Without copying any picture, transcribe exactly the lines of the data below from the one containing "lime 1x3 brick" through the one containing "orange 1x1 plate".

Object correspondence data
/---

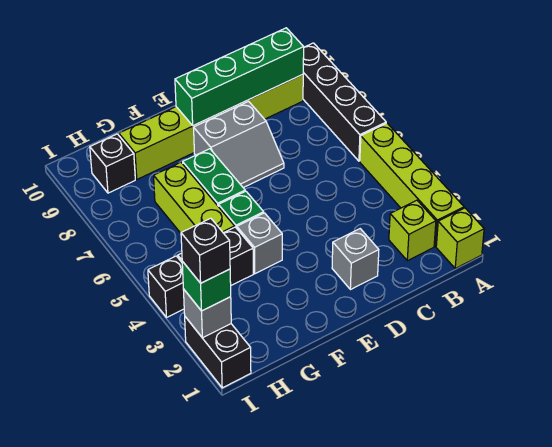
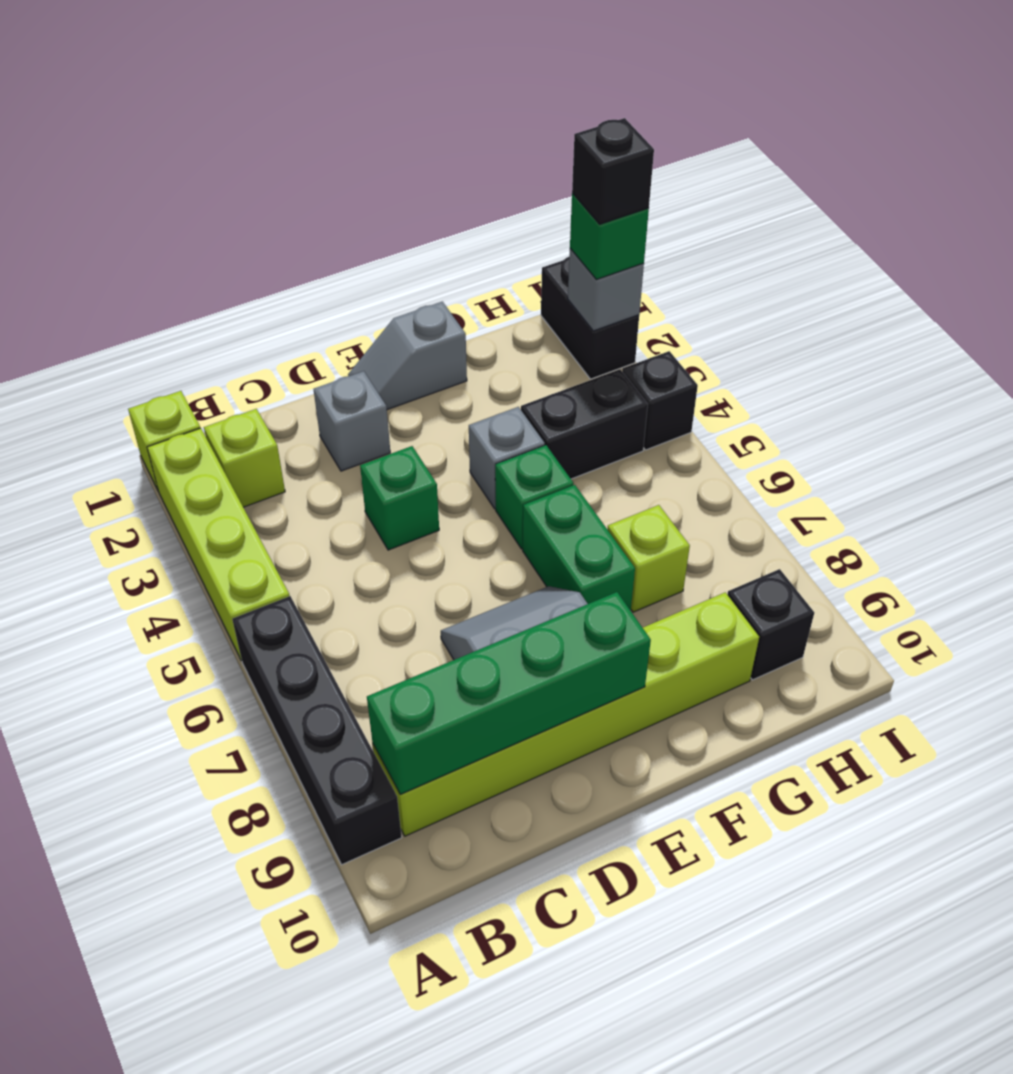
none -> green 1x1 brick [360,446,439,550]
none -> grey 1x2 slope [348,302,467,410]
lime 1x3 brick [154,162,235,233] -> lime 1x1 brick [607,505,690,612]

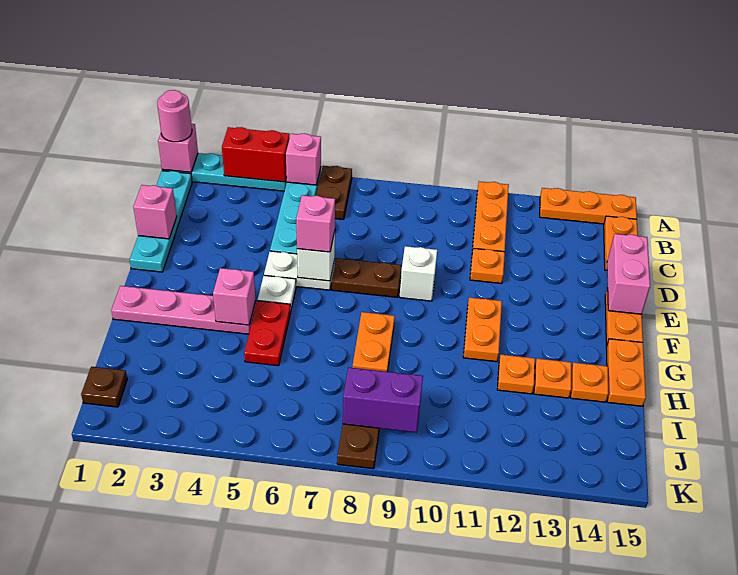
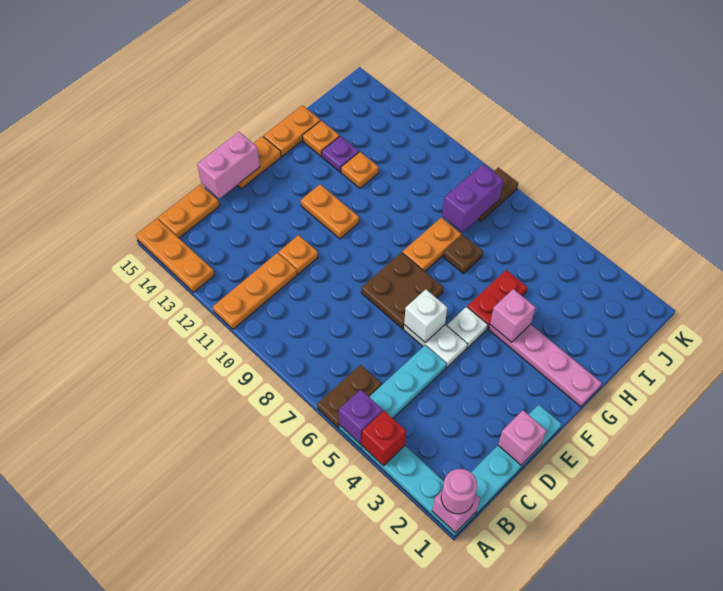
red 1x2 brick [222,127,290,182] -> red 1x1 brick [362,411,406,466]
pink 1x1 brick [286,134,321,185] -> purple 1x1 brick [339,389,383,444]
pink 1x1 brick [296,195,335,252] -> none
brown 1x2 plate [332,258,402,297] -> brown 2x2 plate [361,253,443,329]
white 1x1 brick [400,246,437,301] -> none
orange 1x2 plate [463,297,502,362] -> orange 1x2 plate turned to [301,184,359,239]
orange 1x1 plate [534,358,571,398] -> purple 1x1 plate [322,136,359,172]
brown 1x1 plate [81,367,127,407] -> brown 1x1 plate moved to [443,235,483,274]
purple 1x2 brick [343,367,423,432] -> purple 1x2 brick turned to [442,164,504,232]

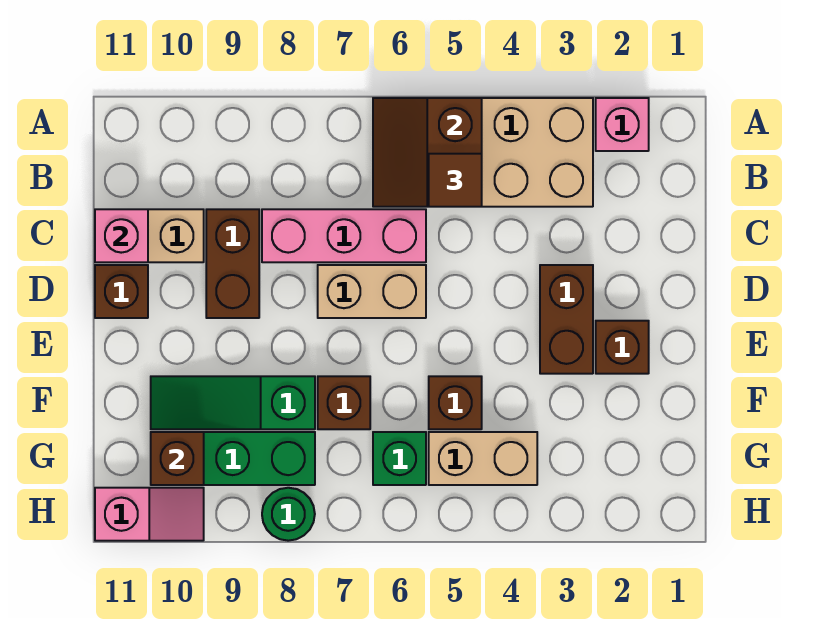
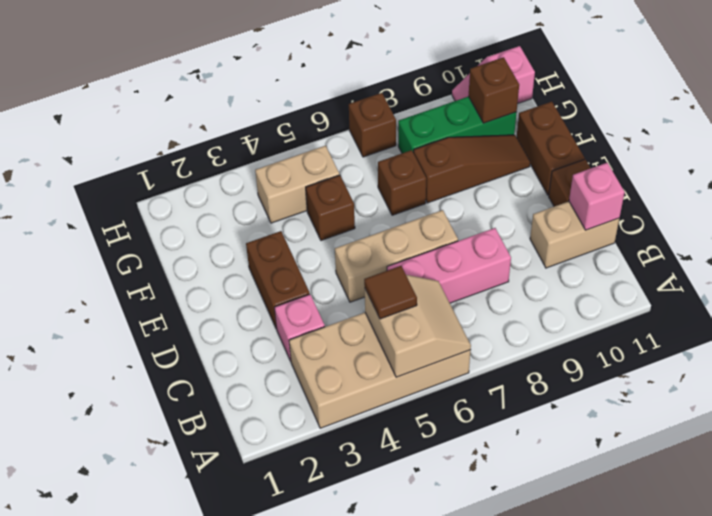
pink 1x1 brick [596,98,649,151] -> pink 1x1 brick moved to [274,294,325,361]
brown 2x2 slope [373,98,482,207] -> tan 2x2 slope [365,275,471,377]
brown 1x2 brick [206,209,259,318] -> brown 1x2 brick moved to [517,102,585,195]
tan 1x2 brick [318,265,426,318] -> tan 1x3 brick [335,210,458,302]
brown 1x1 brick [596,321,649,374] -> brown 1x1 brick moved to [349,93,396,157]
green 1x3 slope [151,376,315,429] -> brown 1x3 slope [413,135,530,203]
green 1x1 brick [373,432,426,485] -> none
green 1x1 round brick [262,488,315,541] -> none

\---

Answer box
lime 1x3 brick [154,162,235,233] -> lime 1x1 brick [607,505,690,612]

red 1x2 brick [222,127,290,182] -> red 1x1 brick [362,411,406,466]
pink 1x1 brick [286,134,321,185] -> purple 1x1 brick [339,389,383,444]
pink 1x1 brick [296,195,335,252] -> none
brown 1x2 plate [332,258,402,297] -> brown 2x2 plate [361,253,443,329]
white 1x1 brick [400,246,437,301] -> none
orange 1x2 plate [463,297,502,362] -> orange 1x2 plate turned to [301,184,359,239]
orange 1x1 plate [534,358,571,398] -> purple 1x1 plate [322,136,359,172]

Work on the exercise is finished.